Modification records
##########

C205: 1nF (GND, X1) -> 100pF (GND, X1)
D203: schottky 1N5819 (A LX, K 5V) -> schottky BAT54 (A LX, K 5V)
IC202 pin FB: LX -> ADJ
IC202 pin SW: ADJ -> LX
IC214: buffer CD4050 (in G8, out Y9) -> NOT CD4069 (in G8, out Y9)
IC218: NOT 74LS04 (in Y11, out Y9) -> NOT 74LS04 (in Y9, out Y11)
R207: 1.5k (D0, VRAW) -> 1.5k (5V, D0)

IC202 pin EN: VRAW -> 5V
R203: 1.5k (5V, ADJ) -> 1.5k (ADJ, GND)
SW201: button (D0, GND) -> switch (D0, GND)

##########

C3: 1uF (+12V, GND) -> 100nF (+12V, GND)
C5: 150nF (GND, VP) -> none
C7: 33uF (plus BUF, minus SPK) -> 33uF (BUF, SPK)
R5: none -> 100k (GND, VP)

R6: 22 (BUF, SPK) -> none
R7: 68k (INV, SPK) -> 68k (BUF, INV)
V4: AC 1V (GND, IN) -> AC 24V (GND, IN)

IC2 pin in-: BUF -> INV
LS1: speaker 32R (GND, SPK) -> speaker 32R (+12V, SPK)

##########

**Work request**
A word-for-word copy of the lines above from the one with "C205: 1nF (GND, X1) -> 100pF (GND, X1)" through the one with "SW201: button (D0, GND) -> switch (D0, GND)", inclusive, is the only output wanted.

**Output of the task**
C205: 1nF (GND, X1) -> 100pF (GND, X1)
D203: schottky 1N5819 (A LX, K 5V) -> schottky BAT54 (A LX, K 5V)
IC202 pin FB: LX -> ADJ
IC202 pin SW: ADJ -> LX
IC214: buffer CD4050 (in G8, out Y9) -> NOT CD4069 (in G8, out Y9)
IC218: NOT 74LS04 (in Y11, out Y9) -> NOT 74LS04 (in Y9, out Y11)
R207: 1.5k (D0, VRAW) -> 1.5k (5V, D0)

IC202 pin EN: VRAW -> 5V
R203: 1.5k (5V, ADJ) -> 1.5k (ADJ, GND)
SW201: button (D0, GND) -> switch (D0, GND)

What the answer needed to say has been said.